*Instructions for the task*.
Please repeat exactly the lines below from the one containing "(318, 333) = (705, 170): white" down to the one containing "(409, 155) = (525, 275): black", both included, and nothing else.

Data items:
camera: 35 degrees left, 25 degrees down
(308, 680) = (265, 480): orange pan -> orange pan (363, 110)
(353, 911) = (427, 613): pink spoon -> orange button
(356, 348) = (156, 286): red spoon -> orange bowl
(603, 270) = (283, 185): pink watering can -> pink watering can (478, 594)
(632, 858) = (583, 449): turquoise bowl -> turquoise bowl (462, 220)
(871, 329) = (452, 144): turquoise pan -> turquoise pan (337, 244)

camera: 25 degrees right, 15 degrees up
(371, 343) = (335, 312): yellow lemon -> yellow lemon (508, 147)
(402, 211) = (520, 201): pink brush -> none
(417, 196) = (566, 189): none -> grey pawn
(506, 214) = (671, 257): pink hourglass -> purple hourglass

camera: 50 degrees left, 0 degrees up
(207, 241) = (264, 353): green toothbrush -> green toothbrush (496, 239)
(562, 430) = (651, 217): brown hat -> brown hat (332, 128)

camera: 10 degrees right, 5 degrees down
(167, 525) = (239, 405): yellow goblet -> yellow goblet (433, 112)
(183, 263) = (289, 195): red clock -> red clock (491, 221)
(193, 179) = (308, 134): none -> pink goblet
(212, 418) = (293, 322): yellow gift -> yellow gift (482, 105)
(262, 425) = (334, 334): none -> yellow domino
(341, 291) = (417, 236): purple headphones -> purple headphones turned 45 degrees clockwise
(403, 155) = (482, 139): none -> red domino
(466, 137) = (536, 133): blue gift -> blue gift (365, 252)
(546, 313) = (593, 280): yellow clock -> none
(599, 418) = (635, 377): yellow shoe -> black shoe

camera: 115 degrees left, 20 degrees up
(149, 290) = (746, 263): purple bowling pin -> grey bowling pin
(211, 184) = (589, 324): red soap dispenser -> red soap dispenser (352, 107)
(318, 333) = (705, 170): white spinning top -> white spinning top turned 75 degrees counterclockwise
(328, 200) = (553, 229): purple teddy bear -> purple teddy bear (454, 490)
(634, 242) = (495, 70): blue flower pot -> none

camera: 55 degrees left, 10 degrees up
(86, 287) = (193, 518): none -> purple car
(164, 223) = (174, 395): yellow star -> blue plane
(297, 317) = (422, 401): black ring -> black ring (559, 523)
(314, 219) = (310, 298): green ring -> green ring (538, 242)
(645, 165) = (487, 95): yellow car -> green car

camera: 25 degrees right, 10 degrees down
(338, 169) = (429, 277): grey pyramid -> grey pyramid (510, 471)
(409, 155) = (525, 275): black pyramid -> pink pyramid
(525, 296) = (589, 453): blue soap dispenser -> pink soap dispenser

*Your response*.
(318, 333) = (705, 170): white spinning top -> white spinning top turned 75 degrees counterclockwise
(328, 200) = (553, 229): purple teddy bear -> purple teddy bear (454, 490)
(634, 242) = (495, 70): blue flower pot -> none

camera: 55 degrees left, 10 degrees up
(86, 287) = (193, 518): none -> purple car
(164, 223) = (174, 395): yellow star -> blue plane
(297, 317) = (422, 401): black ring -> black ring (559, 523)
(314, 219) = (310, 298): green ring -> green ring (538, 242)
(645, 165) = (487, 95): yellow car -> green car

camera: 25 degrees right, 10 degrees down
(338, 169) = (429, 277): grey pyramid -> grey pyramid (510, 471)
(409, 155) = (525, 275): black pyramid -> pink pyramid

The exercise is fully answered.